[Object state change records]
========

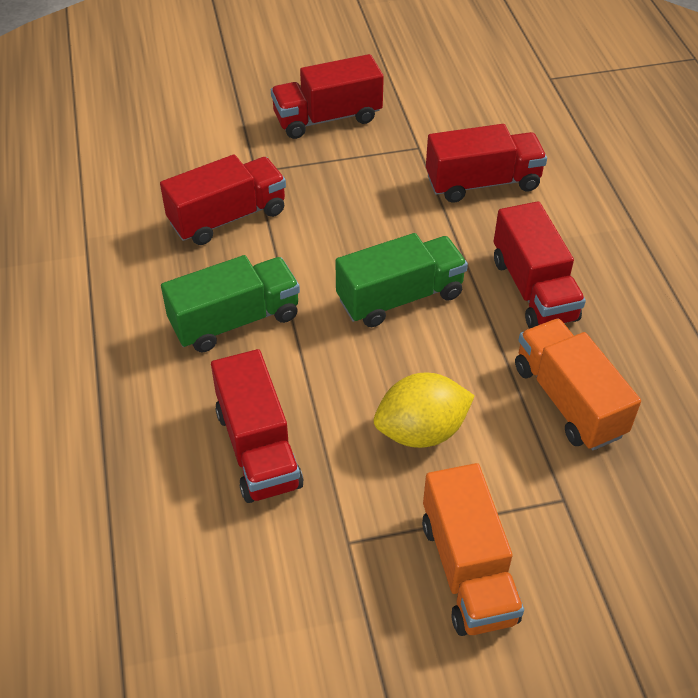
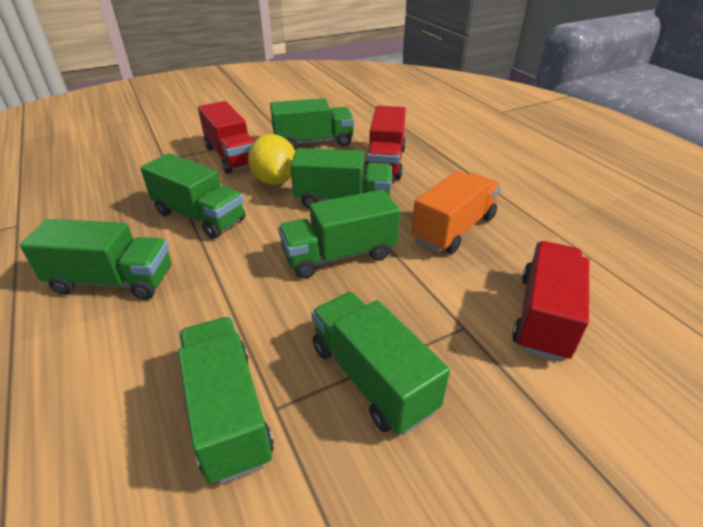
green truck: 2 -> 7
orange truck: 2 -> 1
red truck: 5 -> 3

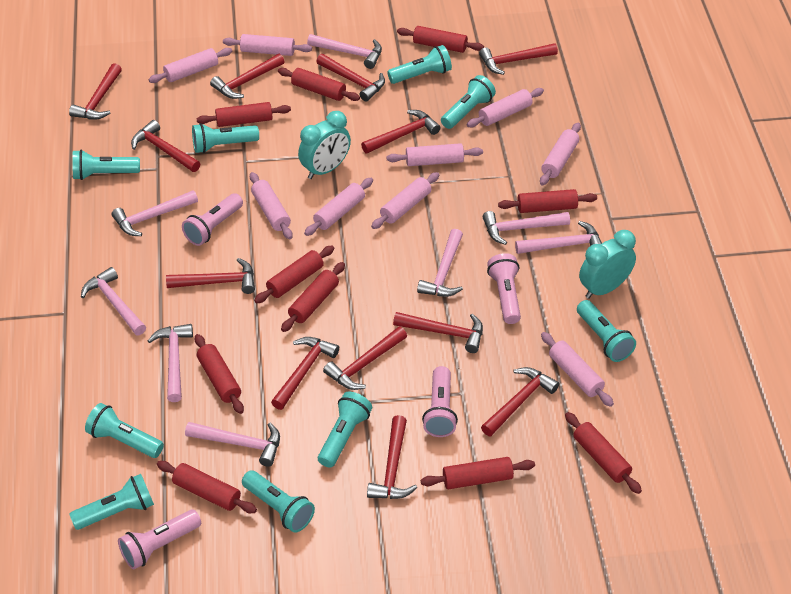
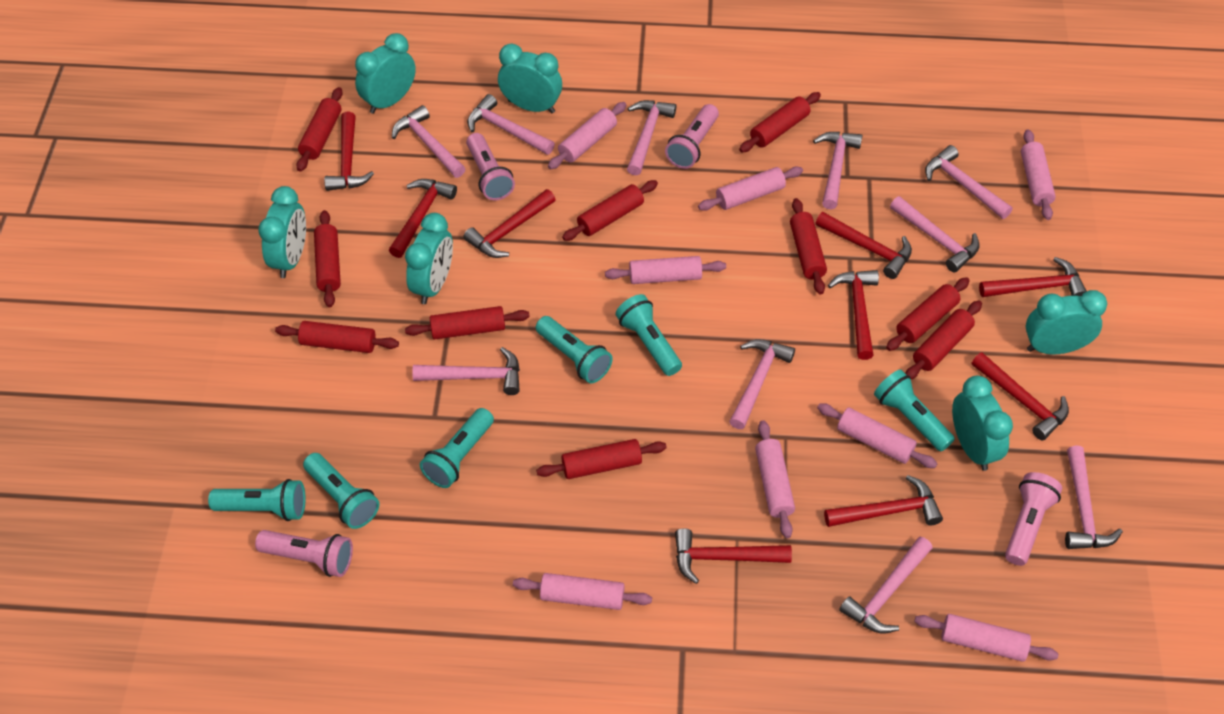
pink hammer: 8 -> 10
pink rolling pin: 9 -> 8
red hammer: 12 -> 9
turquoise clock: 2 -> 6
turquoise flashlight: 9 -> 6

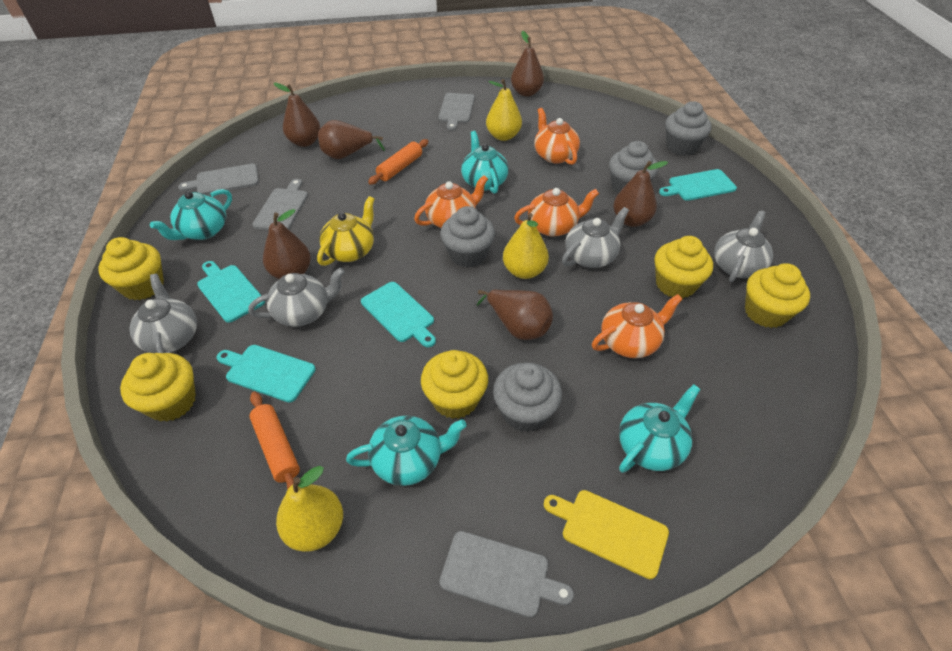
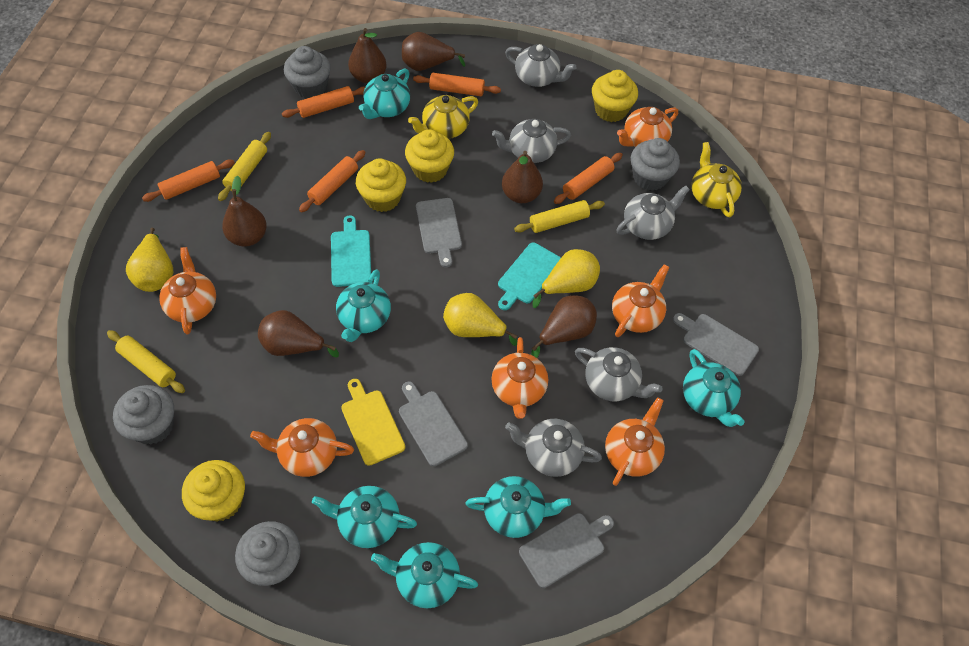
grey teapot: 4 -> 5
orange rolling pin: 2 -> 5
orange teapot: 4 -> 6
turquoise cutting board: 4 -> 2
turquoise teapot: 4 -> 6
yellow cupcake: 5 -> 4
yellow rolling pin: 0 -> 3
yellow teapot: 1 -> 2

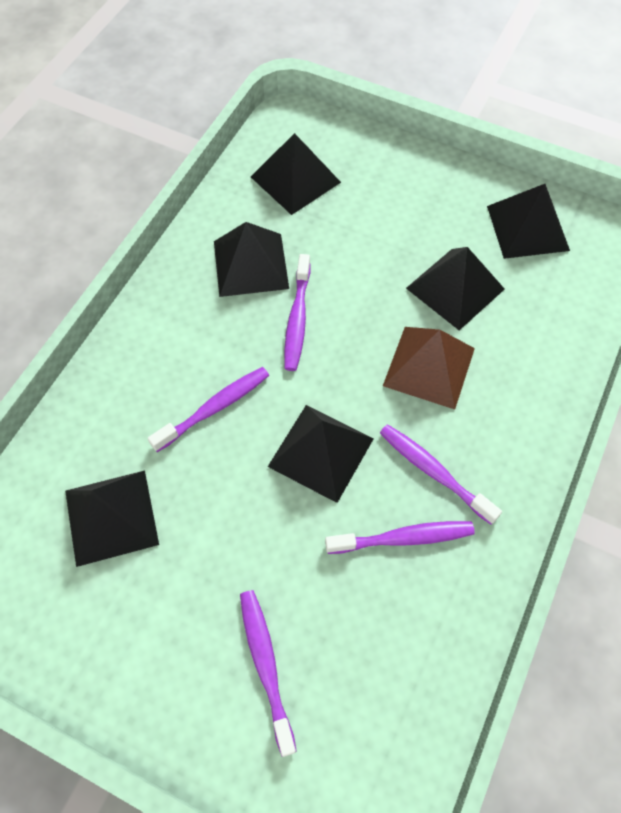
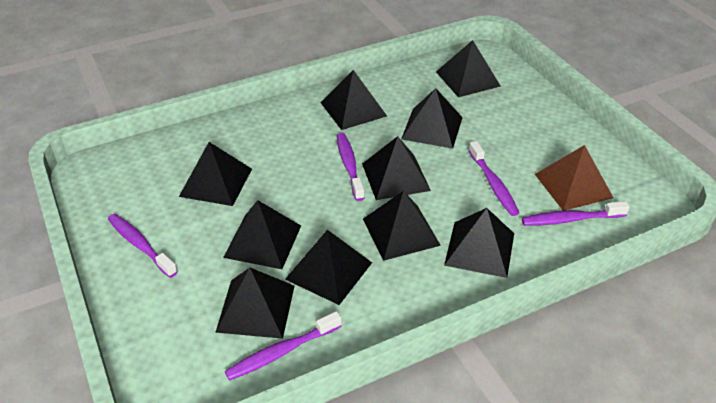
black pyramid: 6 -> 10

========

*Work request*
Show the lines from the data above that contain the string "turquoise".

*Answer box*
turquoise clock: 2 -> 6
turquoise flashlight: 9 -> 6
turquoise cutting board: 4 -> 2
turquoise teapot: 4 -> 6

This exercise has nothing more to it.